**Exercise directions**. Please print nothing but the lines from the one containing "camera: 80 degrees right, 5 degrees up" to the final line below, exactly, and no pictures.

=-=-=

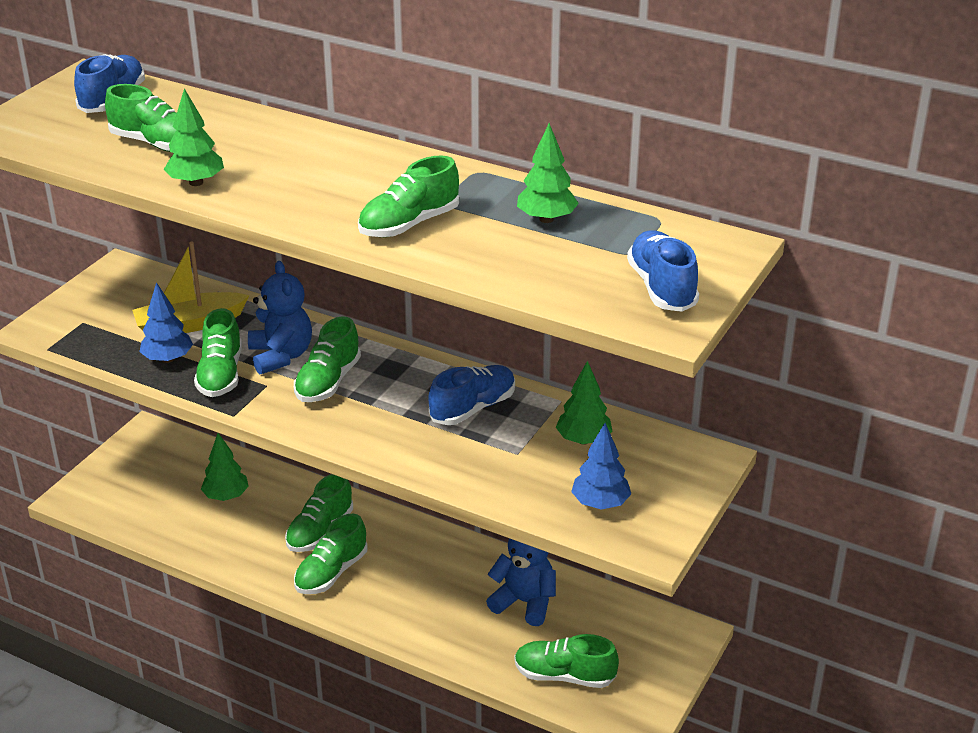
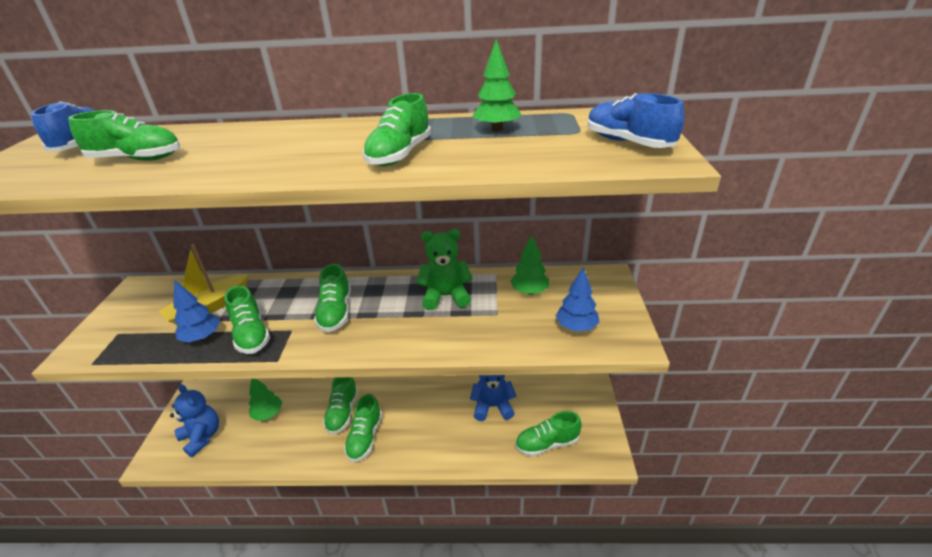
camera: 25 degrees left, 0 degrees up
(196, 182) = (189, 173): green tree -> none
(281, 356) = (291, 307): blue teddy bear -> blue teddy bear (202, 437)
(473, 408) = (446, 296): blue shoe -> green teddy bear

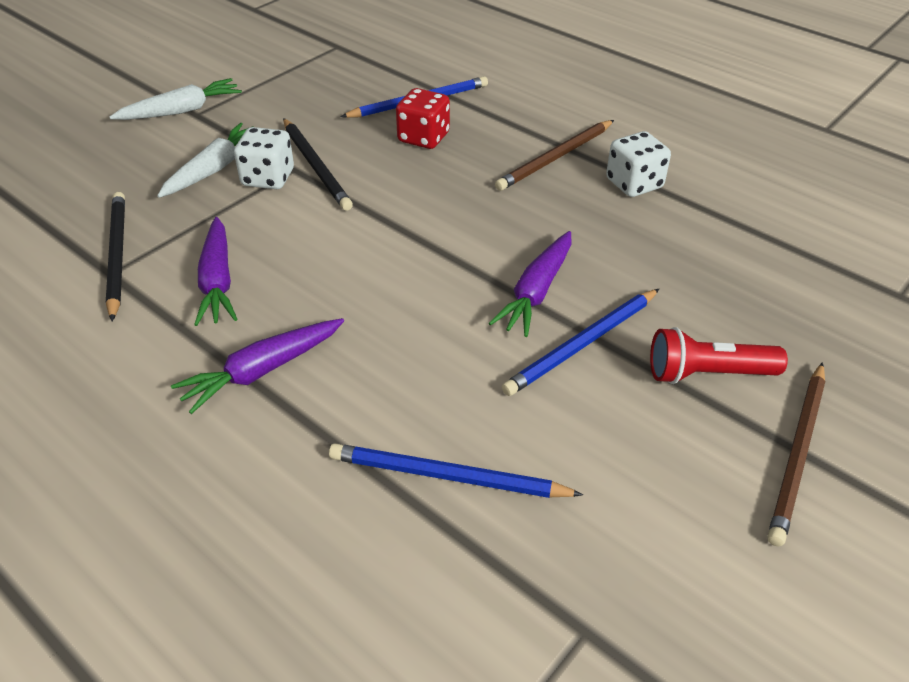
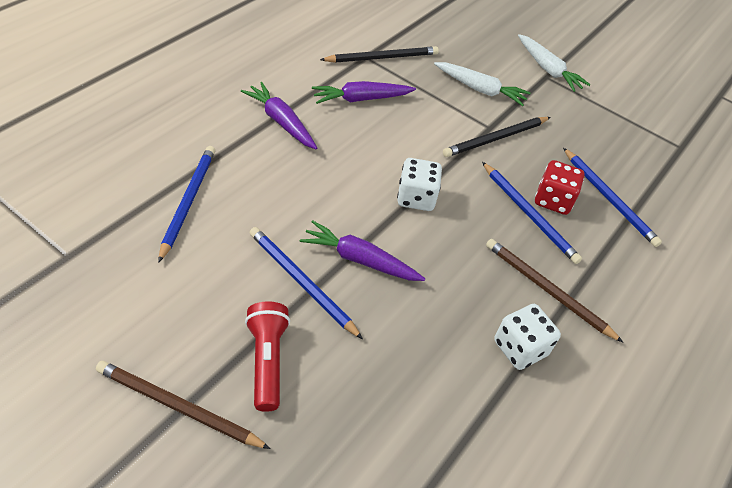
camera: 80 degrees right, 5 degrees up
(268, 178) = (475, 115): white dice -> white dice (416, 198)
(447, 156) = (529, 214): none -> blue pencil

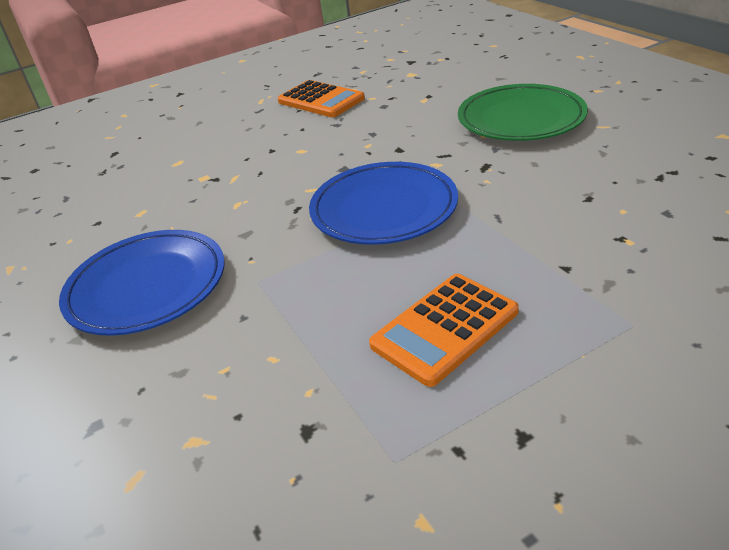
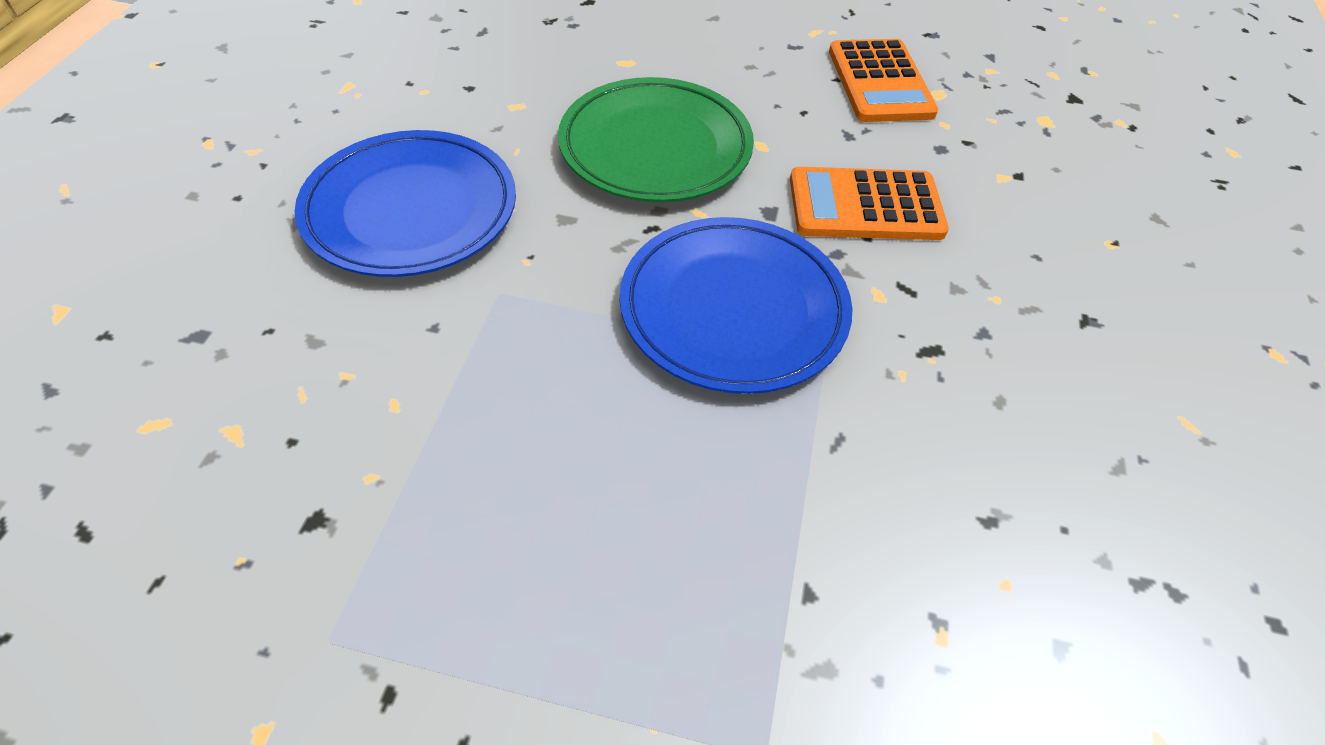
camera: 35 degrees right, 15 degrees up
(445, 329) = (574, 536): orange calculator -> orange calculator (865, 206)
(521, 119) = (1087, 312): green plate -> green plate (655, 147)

=-=-=

**Reply to the exercise**.
camera: 80 degrees right, 5 degrees up
(268, 178) = (475, 115): white dice -> white dice (416, 198)
(447, 156) = (529, 214): none -> blue pencil

camera: 35 degrees right, 15 degrees up
(445, 329) = (574, 536): orange calculator -> orange calculator (865, 206)
(521, 119) = (1087, 312): green plate -> green plate (655, 147)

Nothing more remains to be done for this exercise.